**Exercise brief**
Retype every line of the records below word for word, leaving out the pictures.

(Saved data entries)
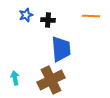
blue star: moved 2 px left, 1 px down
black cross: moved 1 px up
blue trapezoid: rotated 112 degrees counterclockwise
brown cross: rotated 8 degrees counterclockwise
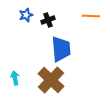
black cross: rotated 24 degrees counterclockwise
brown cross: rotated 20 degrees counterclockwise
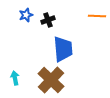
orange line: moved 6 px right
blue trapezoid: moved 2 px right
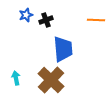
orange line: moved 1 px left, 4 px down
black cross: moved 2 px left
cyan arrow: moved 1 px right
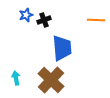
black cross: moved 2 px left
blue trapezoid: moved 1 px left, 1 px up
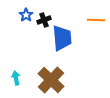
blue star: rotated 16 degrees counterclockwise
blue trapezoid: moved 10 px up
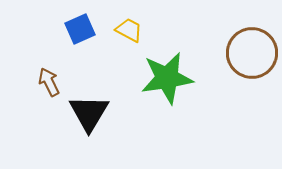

**Result of the exercise**
blue star: moved 2 px left, 1 px down
black cross: moved 1 px up
blue trapezoid: rotated 112 degrees counterclockwise
brown cross: rotated 8 degrees counterclockwise
black cross: rotated 24 degrees counterclockwise
brown cross: rotated 20 degrees counterclockwise
orange line: moved 6 px right
blue trapezoid: moved 2 px right
orange line: moved 1 px left, 4 px down
black cross: moved 2 px left
cyan arrow: moved 1 px right
black cross: moved 2 px left
blue trapezoid: moved 1 px left, 1 px up
blue star: rotated 16 degrees counterclockwise
blue trapezoid: moved 10 px up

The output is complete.